■ TASK GOAL:
Below are some records; retype all of them exactly.

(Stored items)
○ ○ ○ ○ ○ ○ ○

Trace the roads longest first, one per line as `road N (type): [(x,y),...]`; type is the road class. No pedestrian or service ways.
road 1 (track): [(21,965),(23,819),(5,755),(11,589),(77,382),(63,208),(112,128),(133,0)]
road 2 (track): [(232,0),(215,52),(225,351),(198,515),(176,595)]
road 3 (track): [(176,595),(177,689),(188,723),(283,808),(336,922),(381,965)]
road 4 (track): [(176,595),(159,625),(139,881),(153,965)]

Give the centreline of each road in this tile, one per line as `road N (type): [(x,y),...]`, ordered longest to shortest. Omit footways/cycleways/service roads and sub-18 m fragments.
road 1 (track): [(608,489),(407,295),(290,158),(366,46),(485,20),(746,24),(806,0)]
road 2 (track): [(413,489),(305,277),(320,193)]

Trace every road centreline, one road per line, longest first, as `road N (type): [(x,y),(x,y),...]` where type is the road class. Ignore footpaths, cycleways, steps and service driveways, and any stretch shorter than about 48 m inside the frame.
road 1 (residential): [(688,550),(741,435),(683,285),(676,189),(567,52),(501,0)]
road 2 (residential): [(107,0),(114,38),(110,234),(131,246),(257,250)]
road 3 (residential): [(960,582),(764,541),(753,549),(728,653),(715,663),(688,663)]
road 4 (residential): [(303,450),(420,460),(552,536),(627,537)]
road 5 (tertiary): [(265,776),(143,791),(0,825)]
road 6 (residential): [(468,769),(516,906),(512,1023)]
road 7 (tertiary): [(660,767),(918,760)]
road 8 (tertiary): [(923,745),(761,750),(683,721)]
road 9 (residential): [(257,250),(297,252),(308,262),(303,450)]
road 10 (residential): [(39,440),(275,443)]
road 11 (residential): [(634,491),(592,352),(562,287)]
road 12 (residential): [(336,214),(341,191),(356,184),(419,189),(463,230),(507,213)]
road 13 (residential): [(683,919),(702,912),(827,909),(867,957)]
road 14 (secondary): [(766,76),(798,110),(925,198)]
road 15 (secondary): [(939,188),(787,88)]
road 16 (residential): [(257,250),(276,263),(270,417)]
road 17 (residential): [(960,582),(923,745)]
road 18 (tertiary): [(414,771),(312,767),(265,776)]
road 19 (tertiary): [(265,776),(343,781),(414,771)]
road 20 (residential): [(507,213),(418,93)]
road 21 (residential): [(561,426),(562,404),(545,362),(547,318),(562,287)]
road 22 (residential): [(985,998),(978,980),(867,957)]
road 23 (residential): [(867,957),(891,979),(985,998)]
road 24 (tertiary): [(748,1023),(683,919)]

○ ○ ○ ○ ○ ○ ○

■ OUTPUT FOR THIS EXERCISE:
Trace the roads longest first, one per line as `road N (type): [(x,y),...]`; type is the road class. No pedestrian or service ways.
road 1 (track): [(21,965),(23,819),(5,755),(11,589),(77,382),(63,208),(112,128),(133,0)]
road 2 (track): [(232,0),(215,52),(225,351),(198,515),(176,595)]
road 3 (track): [(176,595),(177,689),(188,723),(283,808),(336,922),(381,965)]
road 4 (track): [(176,595),(159,625),(139,881),(153,965)]

Give the centreline of each road in this tile, one per line as `road N (type): [(x,y),...]`, ordered longest to shortest. Omit footways/cycleways/service roads and sub-18 m fragments.
road 1 (track): [(608,489),(407,295),(290,158),(366,46),(485,20),(746,24),(806,0)]
road 2 (track): [(413,489),(305,277),(320,193)]

Trace every road centreline, one road per line, longest first, as `road N (type): [(x,y),(x,y),...]` where type is the road class. Ignore footpaths, cycleways, steps and service driveways, and any stretch shorter than about 48 m inside the frame.
road 1 (residential): [(688,550),(741,435),(683,285),(676,189),(567,52),(501,0)]
road 2 (residential): [(107,0),(114,38),(110,234),(131,246),(257,250)]
road 3 (residential): [(960,582),(764,541),(753,549),(728,653),(715,663),(688,663)]
road 4 (residential): [(303,450),(420,460),(552,536),(627,537)]
road 5 (tertiary): [(265,776),(143,791),(0,825)]
road 6 (residential): [(468,769),(516,906),(512,1023)]
road 7 (tertiary): [(660,767),(918,760)]
road 8 (tertiary): [(923,745),(761,750),(683,721)]
road 9 (residential): [(257,250),(297,252),(308,262),(303,450)]
road 10 (residential): [(39,440),(275,443)]
road 11 (residential): [(634,491),(592,352),(562,287)]
road 12 (residential): [(336,214),(341,191),(356,184),(419,189),(463,230),(507,213)]
road 13 (residential): [(683,919),(702,912),(827,909),(867,957)]
road 14 (secondary): [(766,76),(798,110),(925,198)]
road 15 (secondary): [(939,188),(787,88)]
road 16 (residential): [(257,250),(276,263),(270,417)]
road 17 (residential): [(960,582),(923,745)]
road 18 (tertiary): [(414,771),(312,767),(265,776)]
road 19 (tertiary): [(265,776),(343,781),(414,771)]
road 20 (residential): [(507,213),(418,93)]
road 21 (residential): [(561,426),(562,404),(545,362),(547,318),(562,287)]
road 22 (residential): [(985,998),(978,980),(867,957)]
road 23 (residential): [(867,957),(891,979),(985,998)]
road 24 (tertiary): [(748,1023),(683,919)]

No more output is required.